*** Exercise data ***
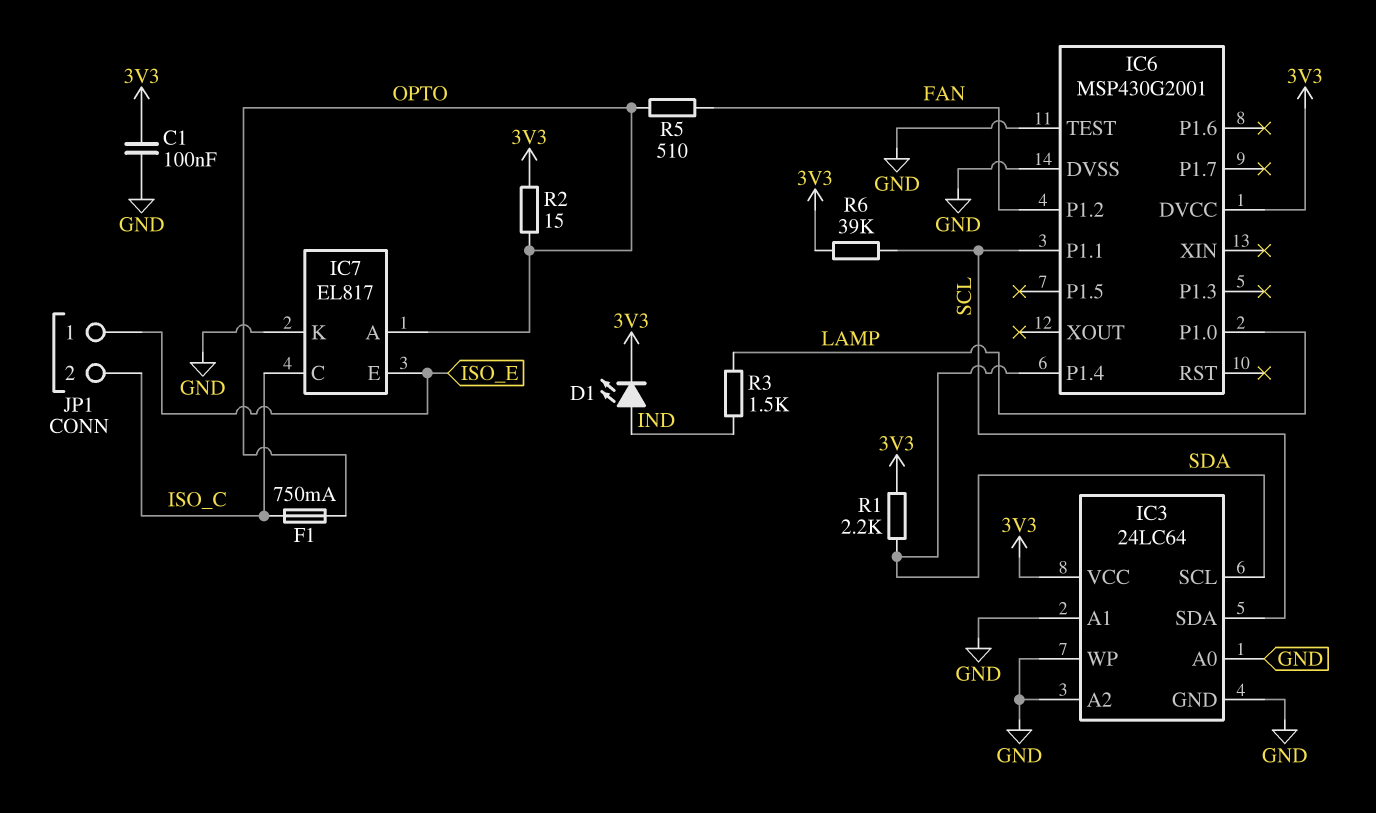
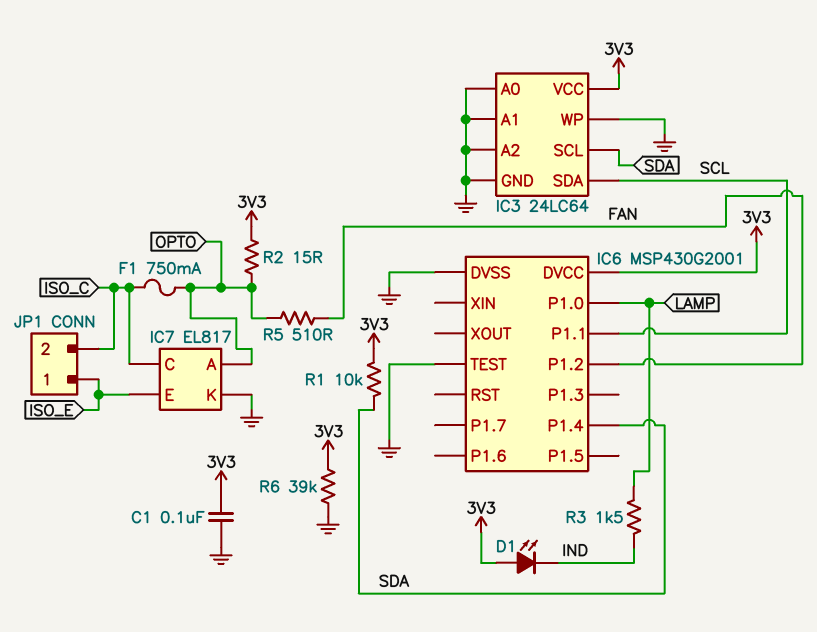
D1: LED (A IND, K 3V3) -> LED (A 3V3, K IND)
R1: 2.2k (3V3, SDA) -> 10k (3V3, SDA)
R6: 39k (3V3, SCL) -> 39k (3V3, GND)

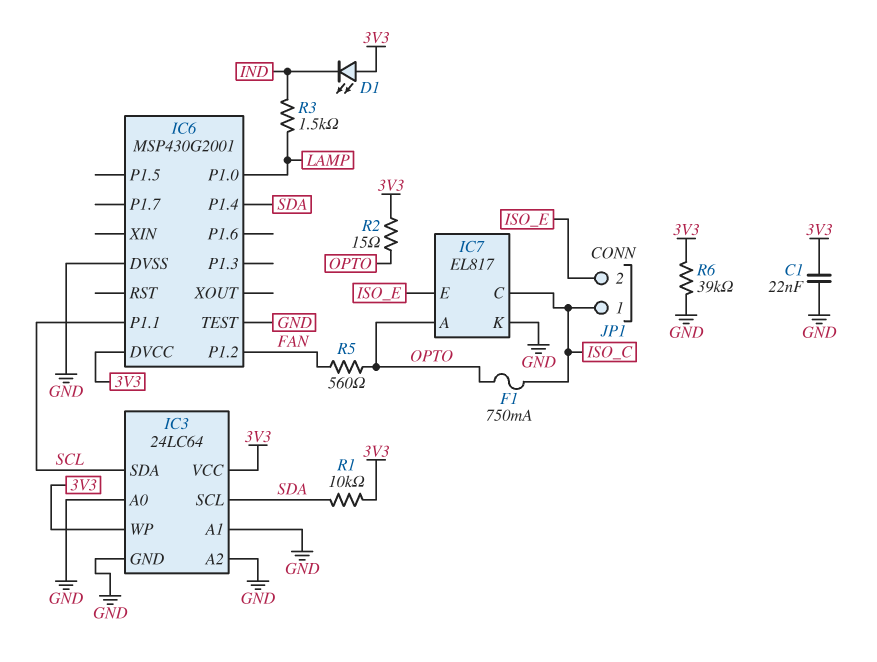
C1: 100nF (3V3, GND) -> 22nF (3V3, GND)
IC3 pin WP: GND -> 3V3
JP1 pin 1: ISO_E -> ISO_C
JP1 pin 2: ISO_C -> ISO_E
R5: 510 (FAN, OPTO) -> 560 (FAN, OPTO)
*** End of Exercise data ***
*** Exercise data ***
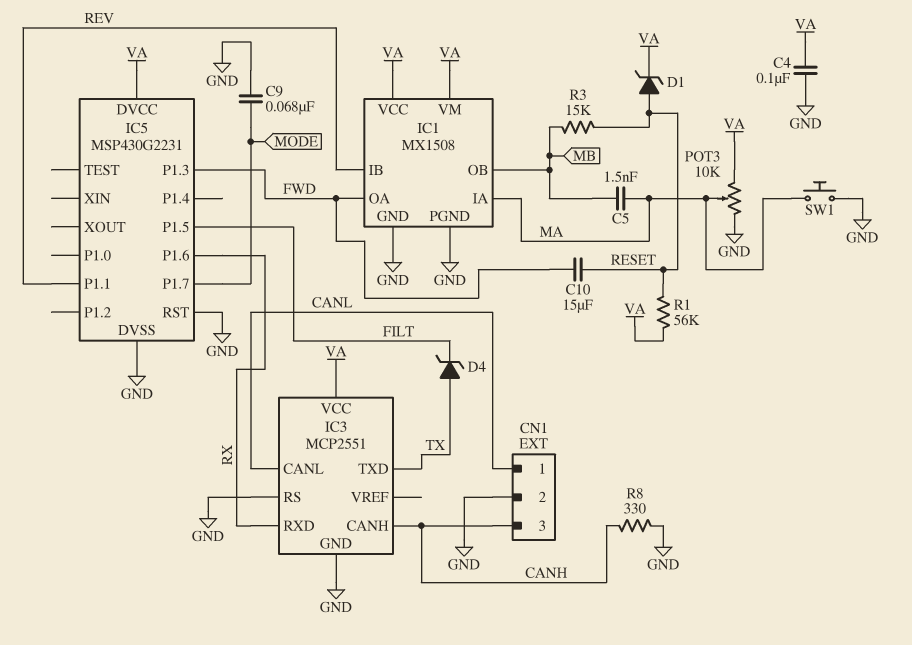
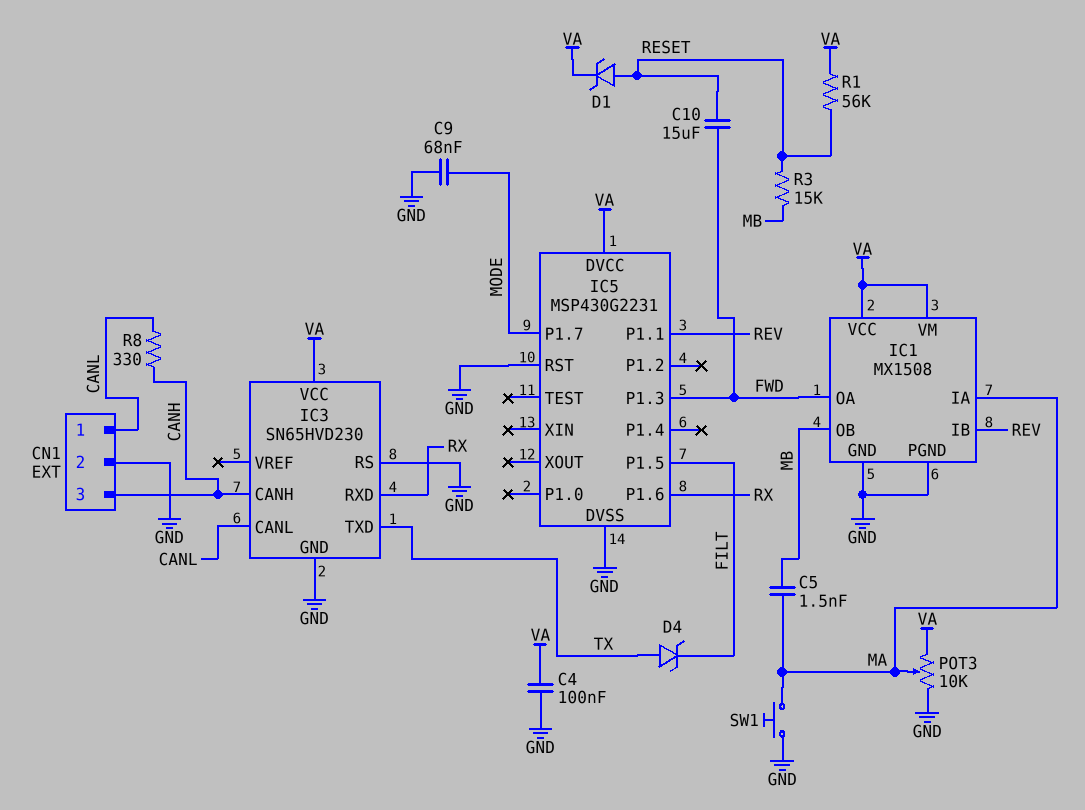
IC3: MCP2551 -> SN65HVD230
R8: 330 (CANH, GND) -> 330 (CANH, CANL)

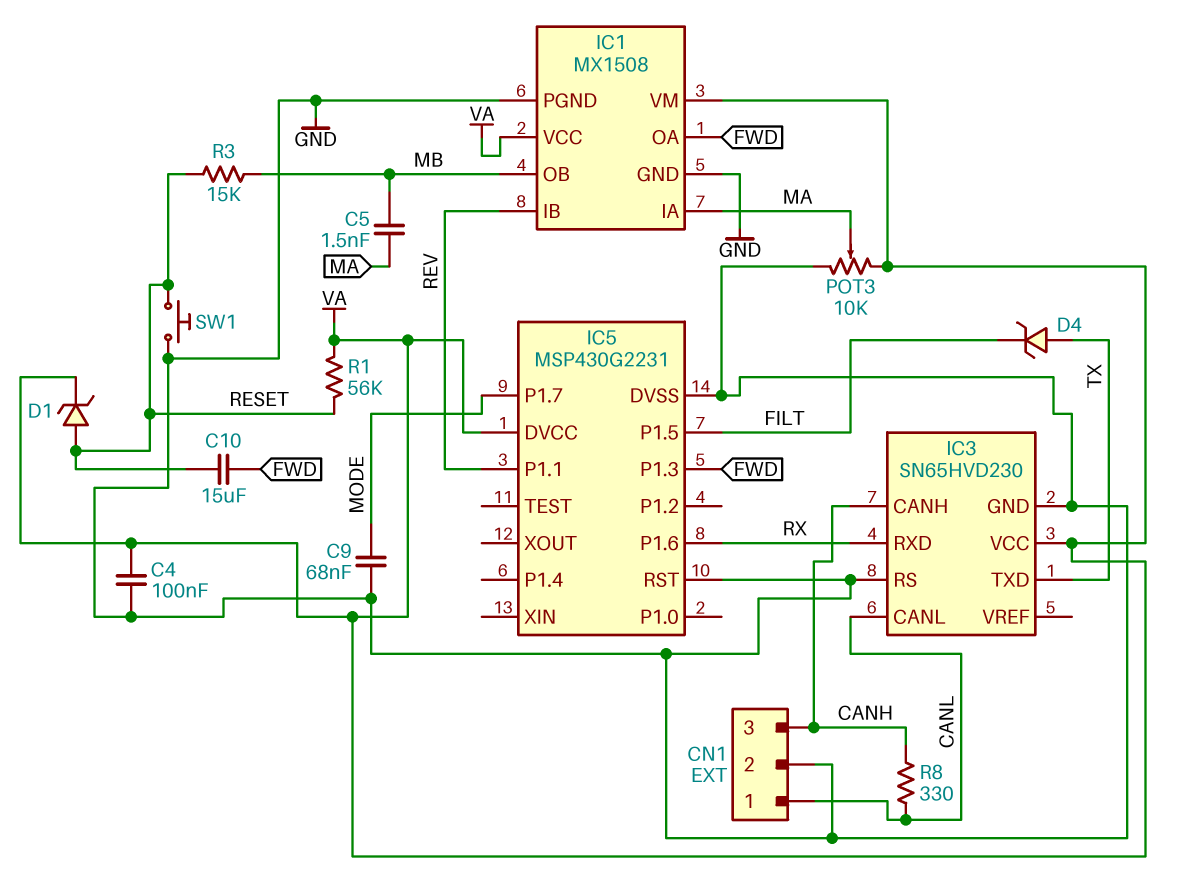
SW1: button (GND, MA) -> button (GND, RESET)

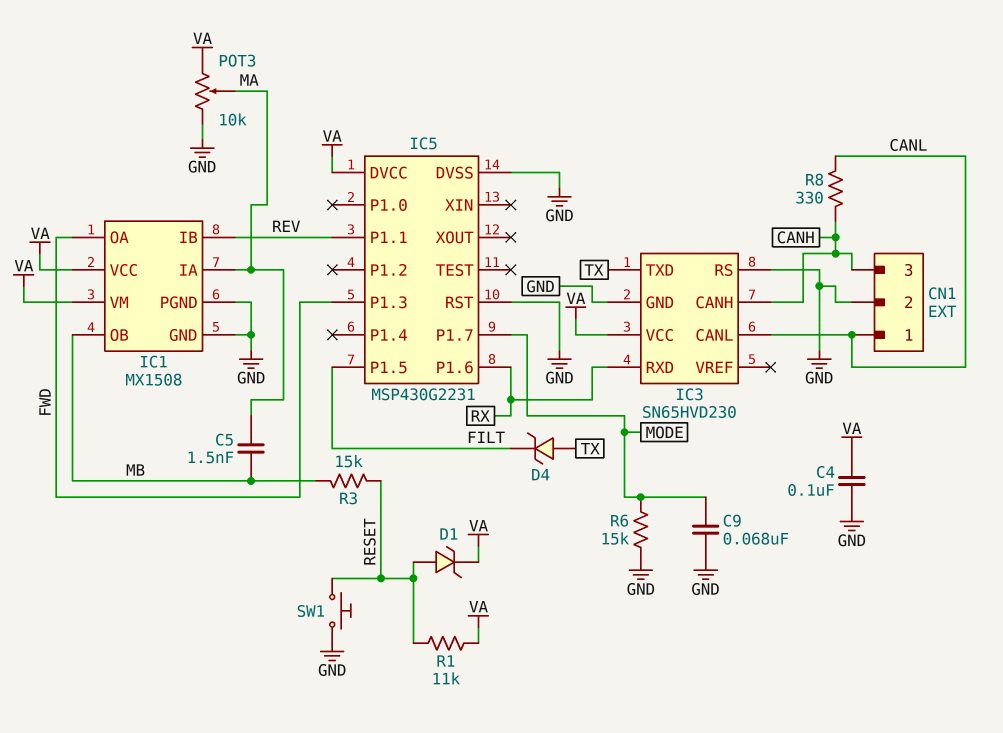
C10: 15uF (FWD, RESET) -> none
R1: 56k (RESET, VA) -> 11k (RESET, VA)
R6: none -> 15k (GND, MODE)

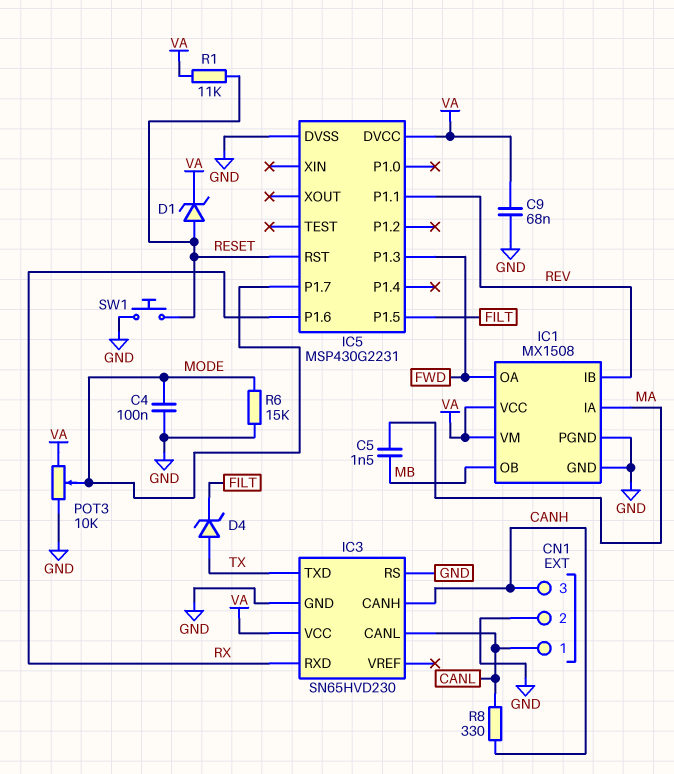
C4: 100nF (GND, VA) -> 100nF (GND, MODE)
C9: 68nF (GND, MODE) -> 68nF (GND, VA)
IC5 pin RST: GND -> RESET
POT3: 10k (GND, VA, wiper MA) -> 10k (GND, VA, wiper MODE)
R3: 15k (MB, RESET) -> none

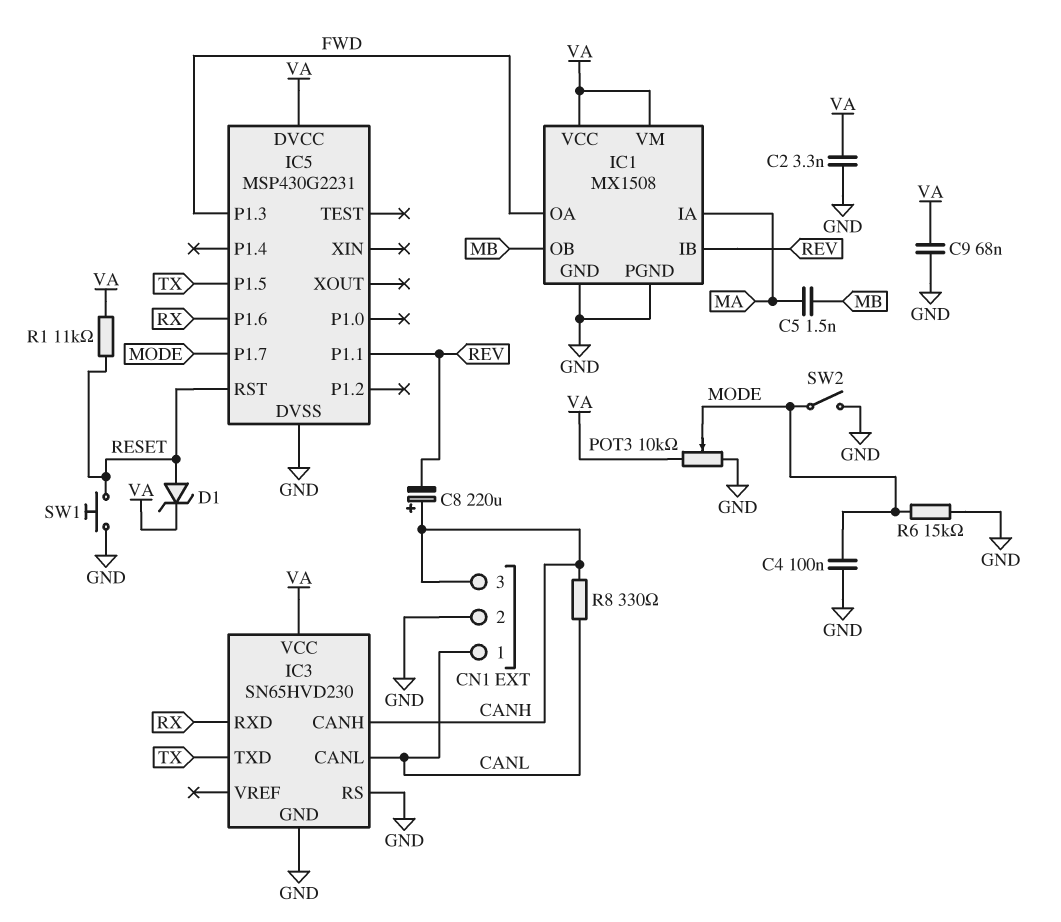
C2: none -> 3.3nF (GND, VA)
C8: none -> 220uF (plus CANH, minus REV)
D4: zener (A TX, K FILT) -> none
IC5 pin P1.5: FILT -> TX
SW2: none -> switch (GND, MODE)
*** End of Exercise data ***
**What to work on**
State how many lines in the entries hold "none". Nothing should come before or after the number.

**Answer to this problem**
7